_DESCRIPTION OF THE TASK_.
The entries below hold a line with "bookcase: (823, 655) -> (774, 401), moved" and a line with "kitchen counter: (621, 870)". Return those lines and all that lie between them, exactly and only.

_SUPPLIED MATERIAL_.
:::

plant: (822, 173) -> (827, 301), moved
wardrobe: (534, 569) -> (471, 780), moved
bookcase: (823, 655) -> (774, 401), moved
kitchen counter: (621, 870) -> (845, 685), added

:::

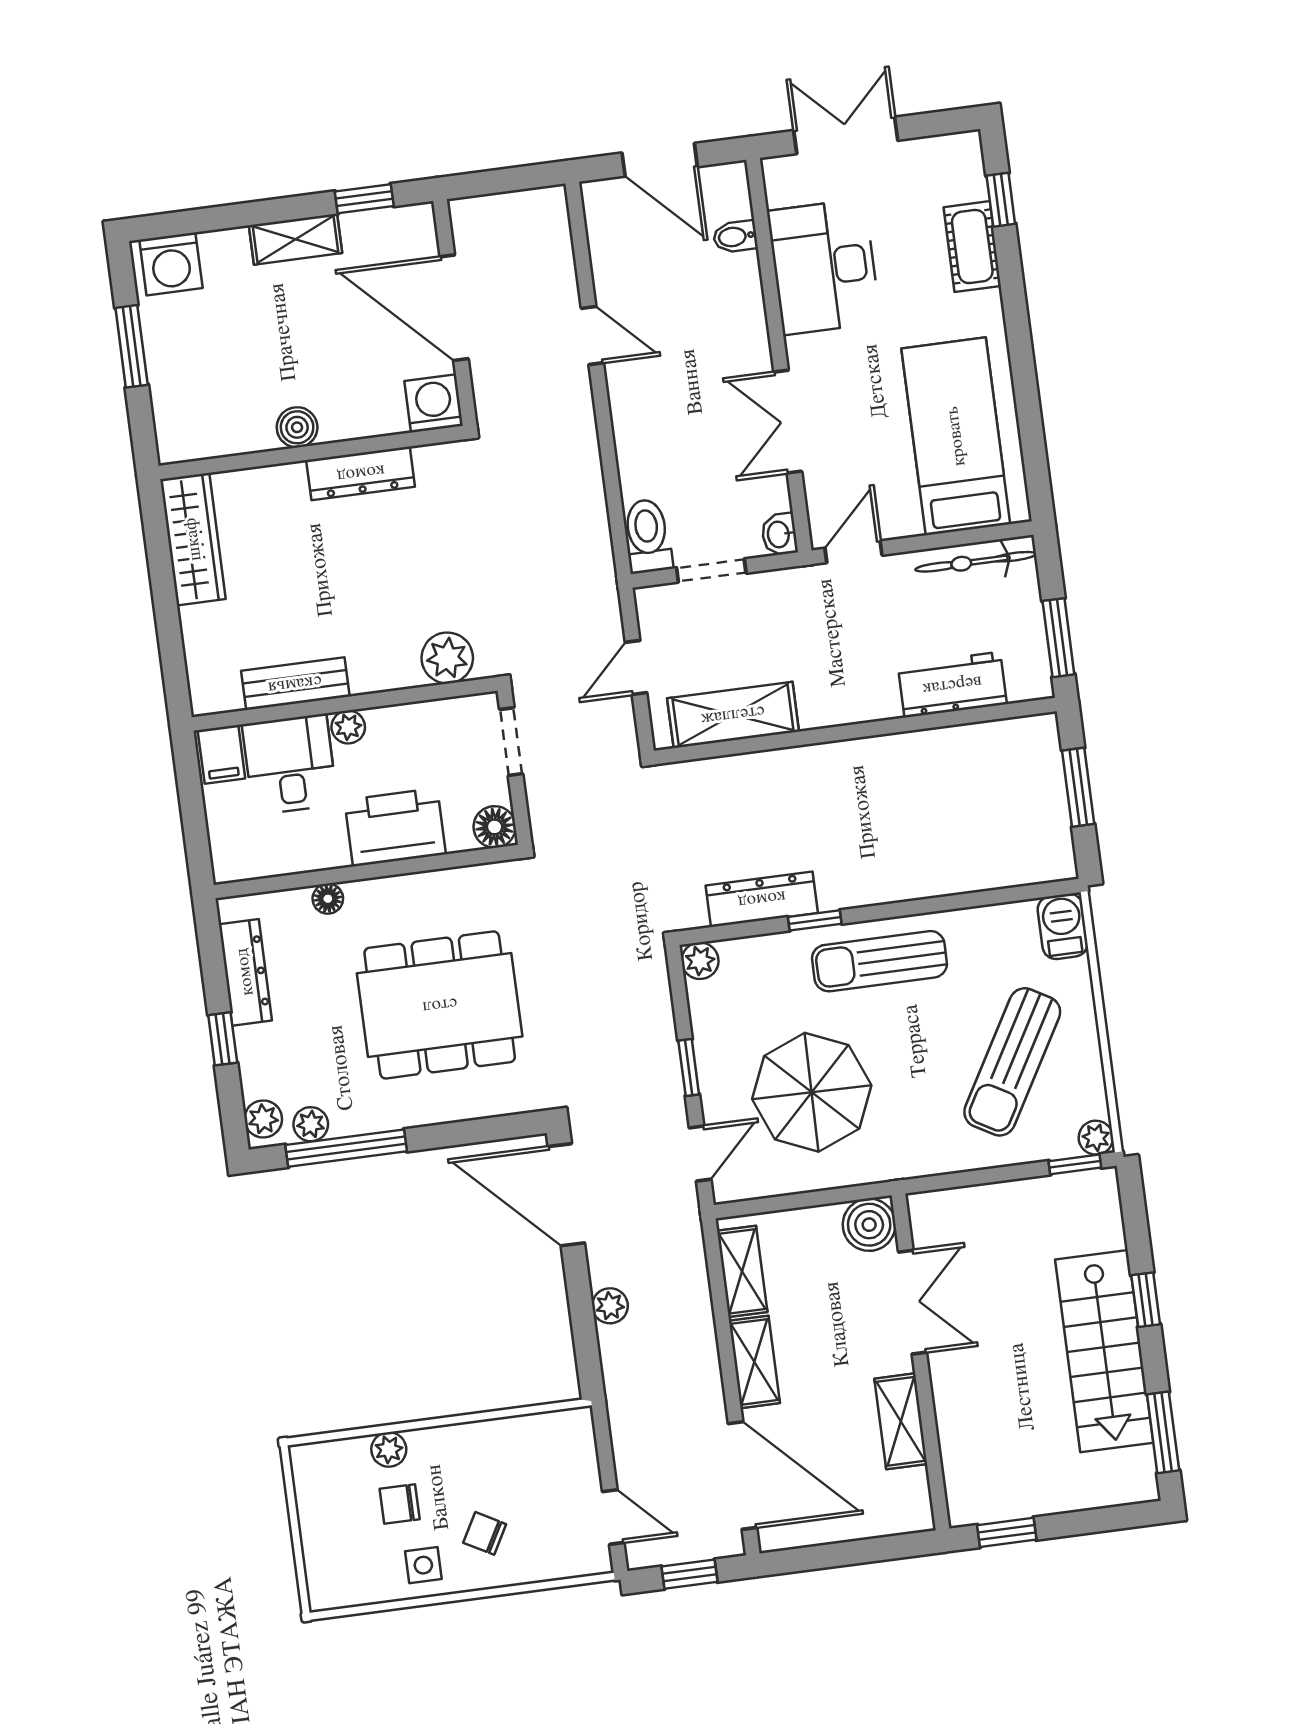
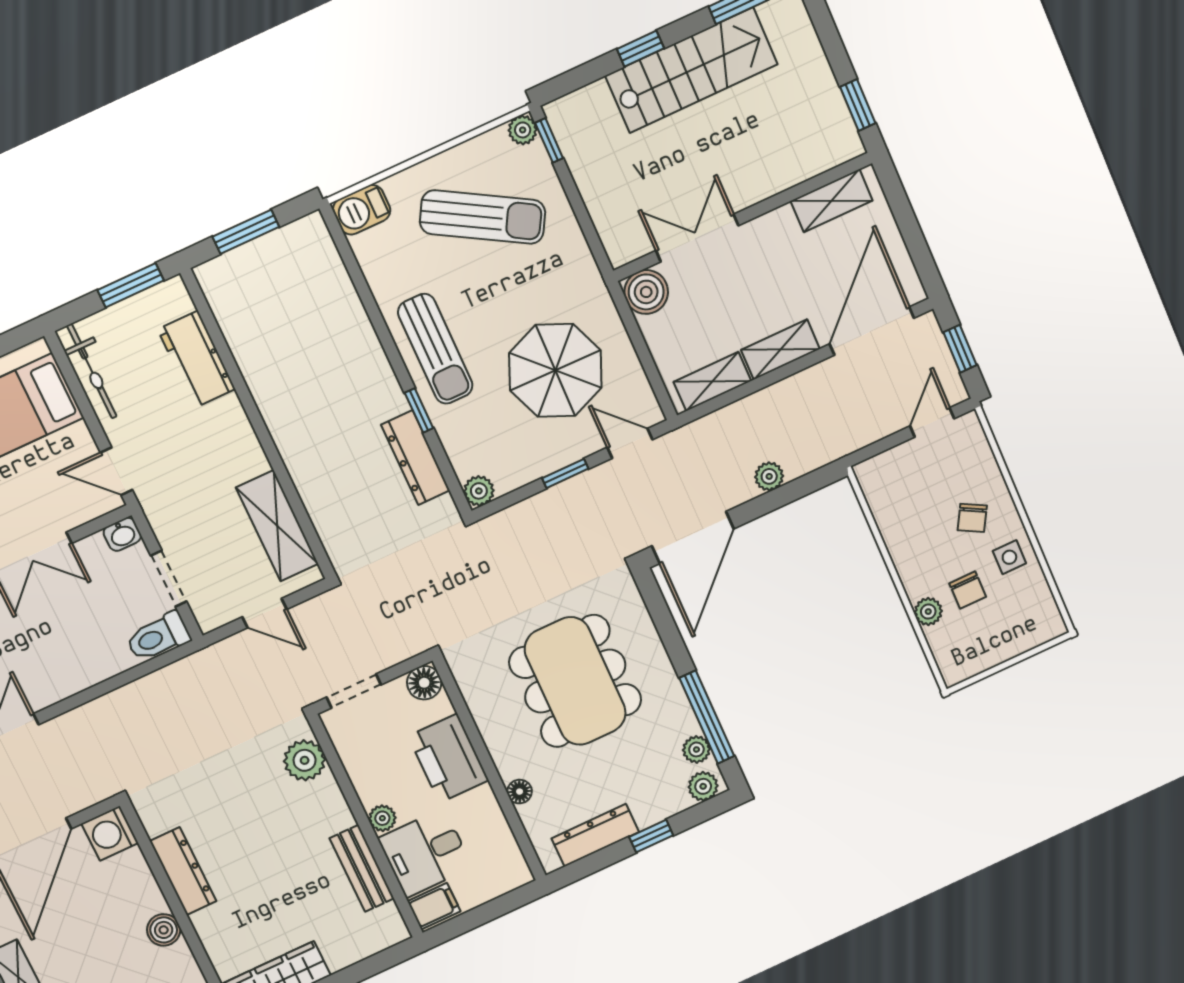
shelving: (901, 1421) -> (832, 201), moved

:::

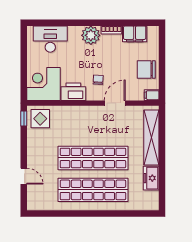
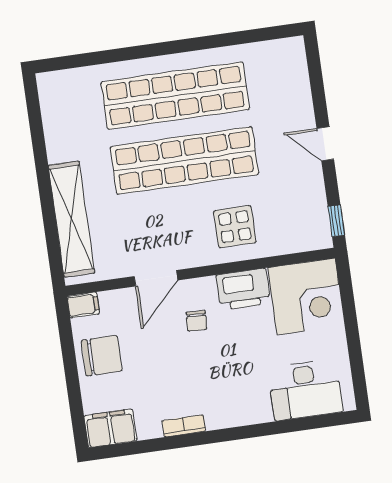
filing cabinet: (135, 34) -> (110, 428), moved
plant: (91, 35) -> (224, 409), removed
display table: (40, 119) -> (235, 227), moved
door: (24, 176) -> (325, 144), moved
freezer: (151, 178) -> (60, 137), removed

:::

_ANSWER SPACE_.
bookcase: (823, 655) -> (774, 401), moved
kitchen counter: (621, 870) -> (845, 685), added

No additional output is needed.